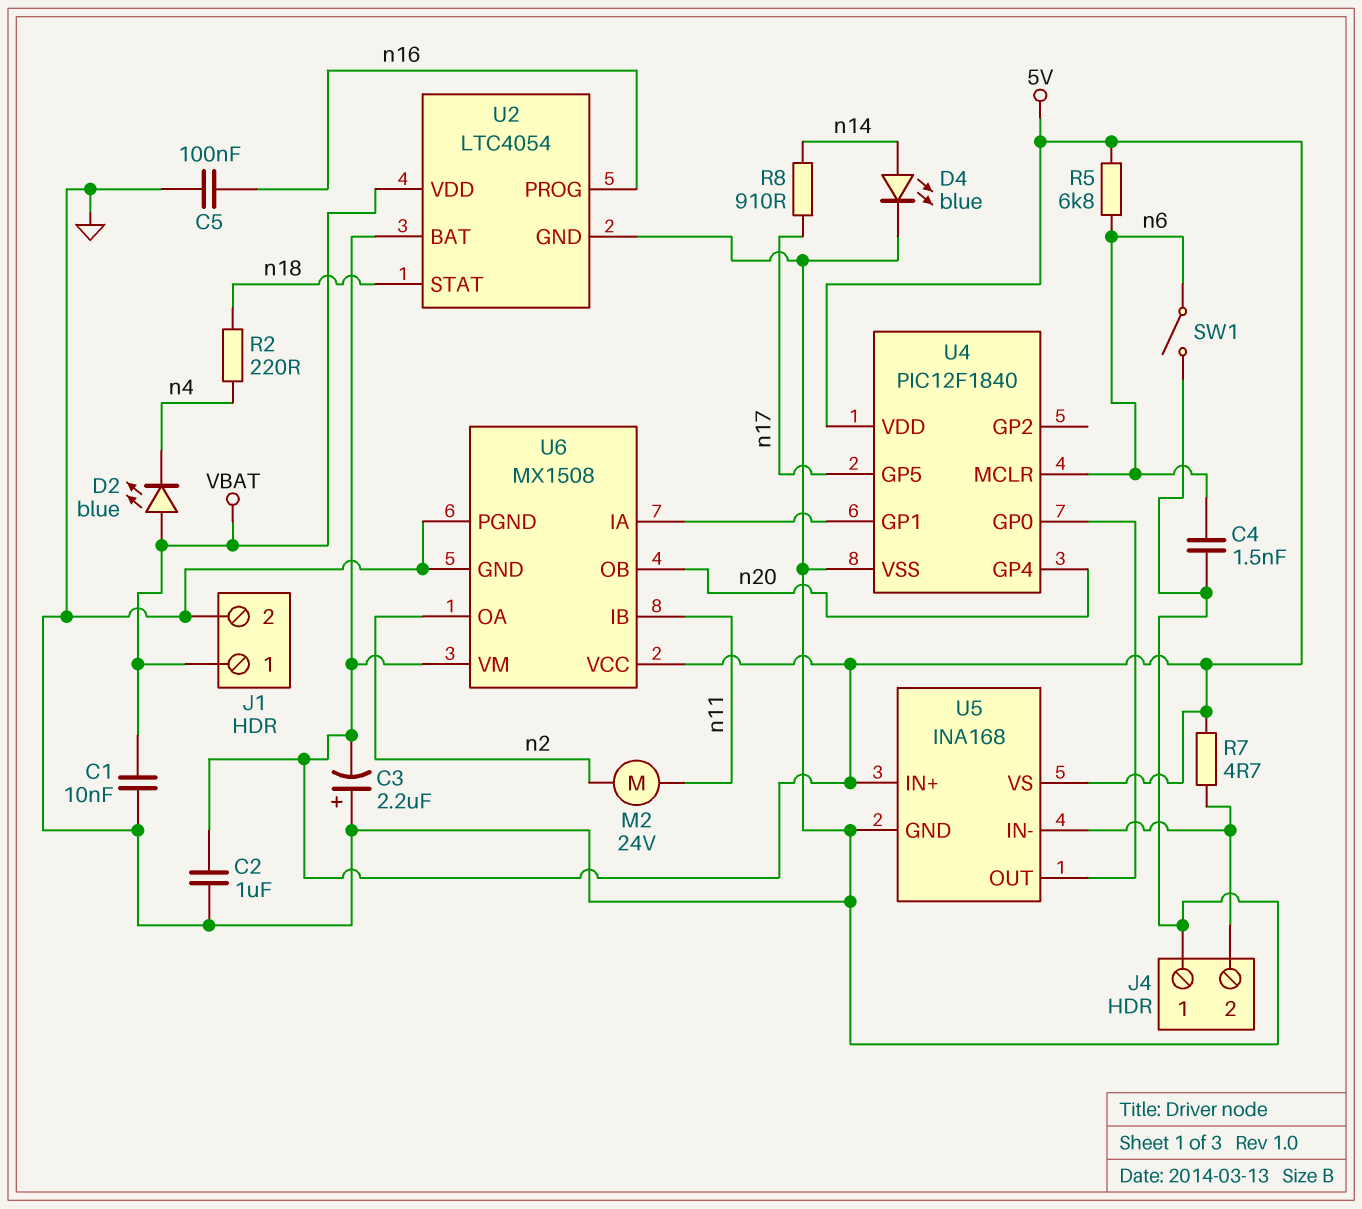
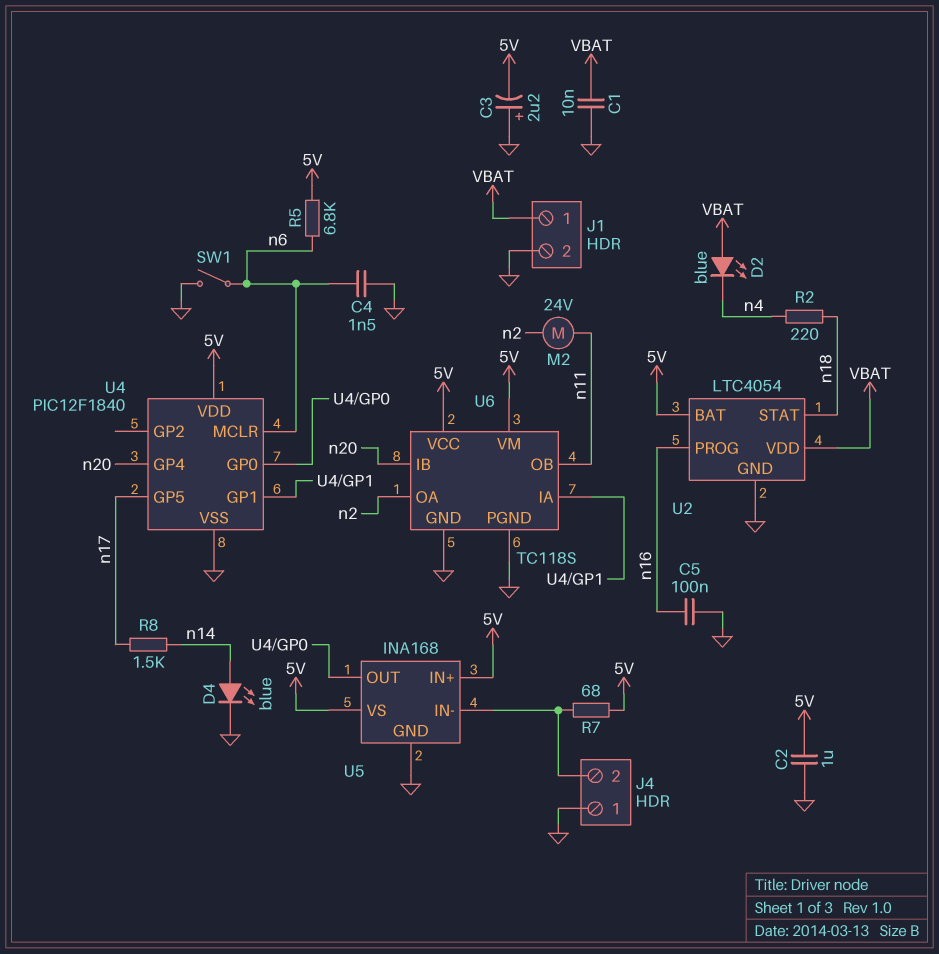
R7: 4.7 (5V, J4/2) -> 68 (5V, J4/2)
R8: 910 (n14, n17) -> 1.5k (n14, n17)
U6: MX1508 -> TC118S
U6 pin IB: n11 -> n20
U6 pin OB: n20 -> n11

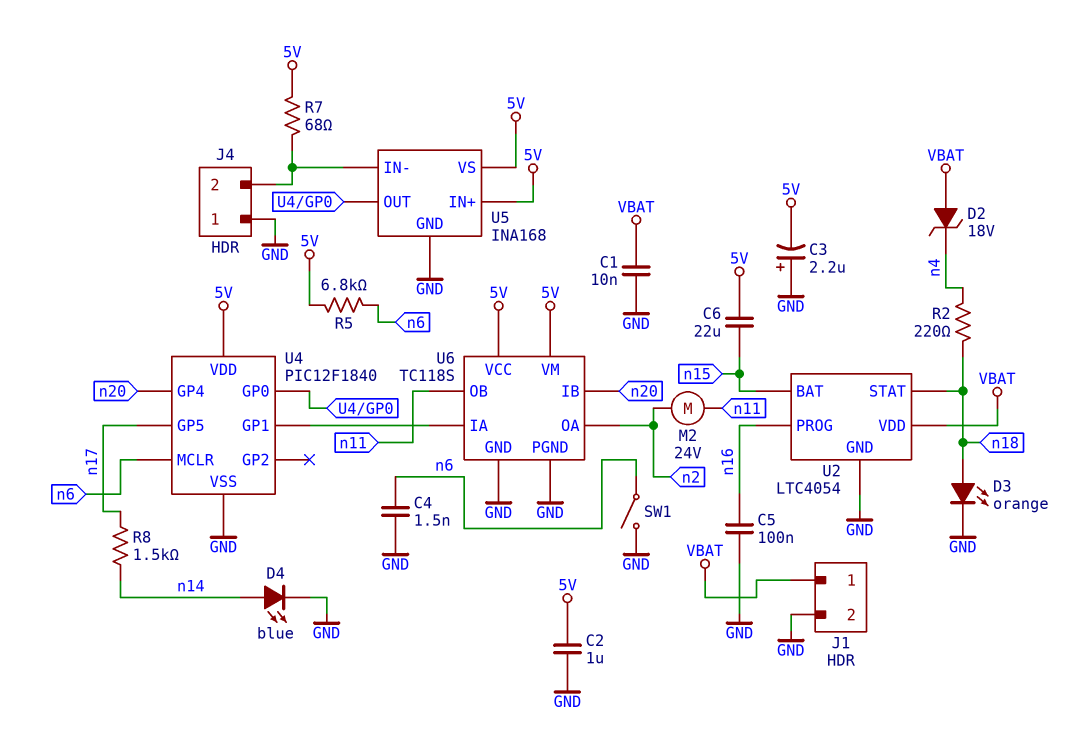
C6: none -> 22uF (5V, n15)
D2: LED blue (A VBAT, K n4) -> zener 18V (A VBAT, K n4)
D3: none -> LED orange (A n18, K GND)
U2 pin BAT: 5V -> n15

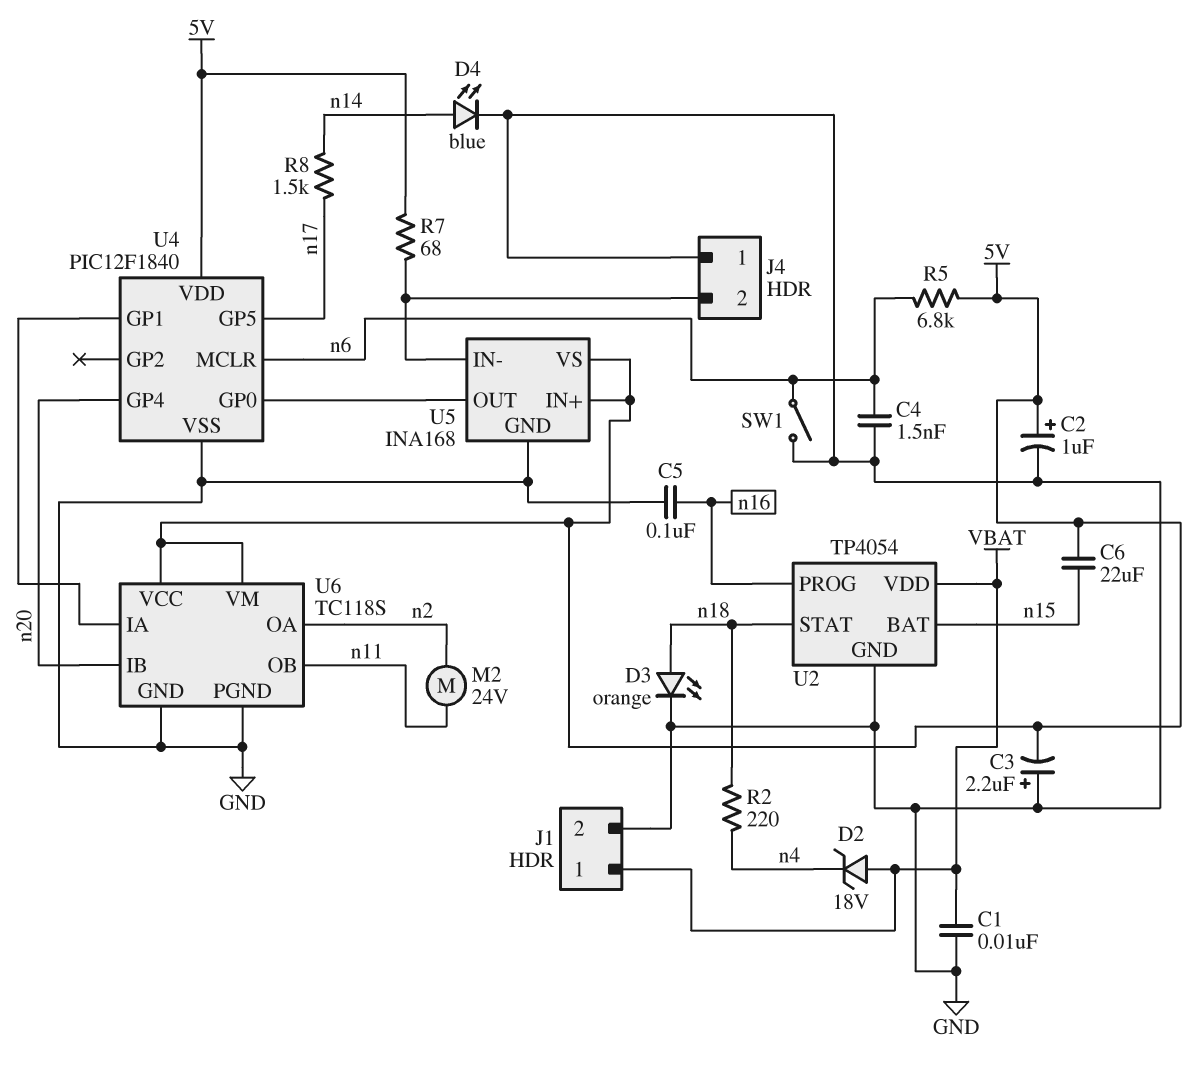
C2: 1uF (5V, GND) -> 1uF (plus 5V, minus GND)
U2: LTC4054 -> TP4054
____
| Activity |
Except for the pictures, return every line of the material exactly.

| Exercise output |
R7: 4.7 (5V, J4/2) -> 68 (5V, J4/2)
R8: 910 (n14, n17) -> 1.5k (n14, n17)
U6: MX1508 -> TC118S
U6 pin IB: n11 -> n20
U6 pin OB: n20 -> n11

C6: none -> 22uF (5V, n15)
D2: LED blue (A VBAT, K n4) -> zener 18V (A VBAT, K n4)
D3: none -> LED orange (A n18, K GND)
U2 pin BAT: 5V -> n15

C2: 1uF (5V, GND) -> 1uF (plus 5V, minus GND)
U2: LTC4054 -> TP4054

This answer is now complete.